[Provided information]

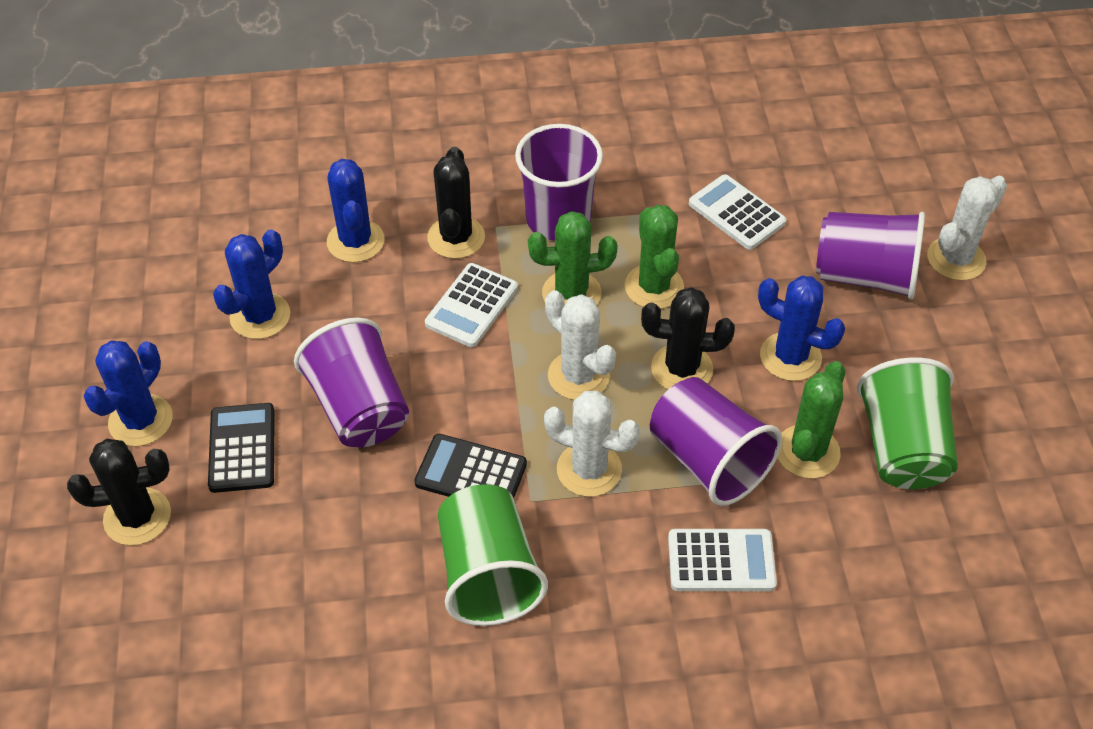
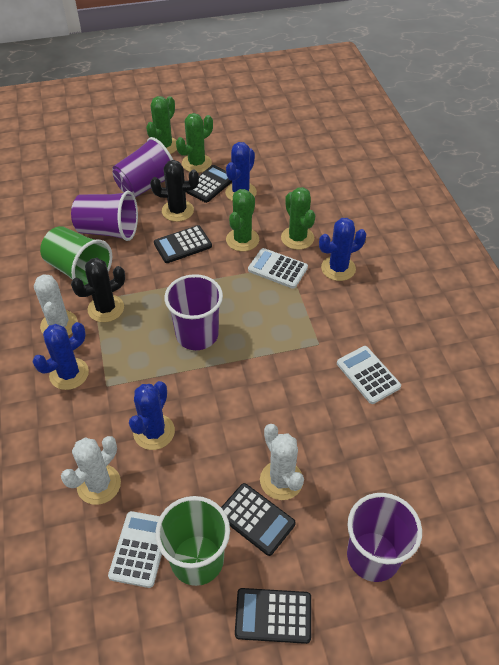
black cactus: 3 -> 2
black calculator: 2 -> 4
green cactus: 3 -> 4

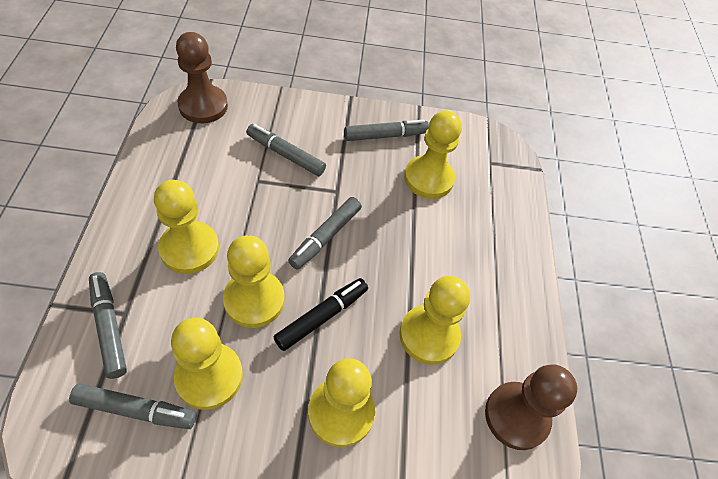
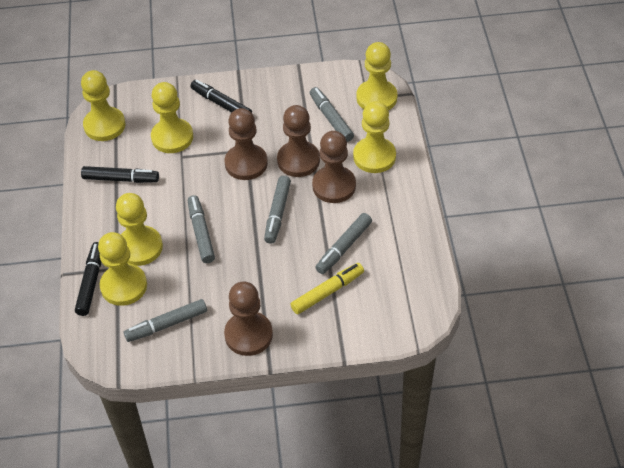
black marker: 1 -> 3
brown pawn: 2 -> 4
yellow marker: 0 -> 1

[/Provided information]

*What the task requires*. Skip the pictures and print each record exactly as it stands.

*Answer space*.
black cactus: 3 -> 2
black calculator: 2 -> 4
green cactus: 3 -> 4

black marker: 1 -> 3
brown pawn: 2 -> 4
yellow marker: 0 -> 1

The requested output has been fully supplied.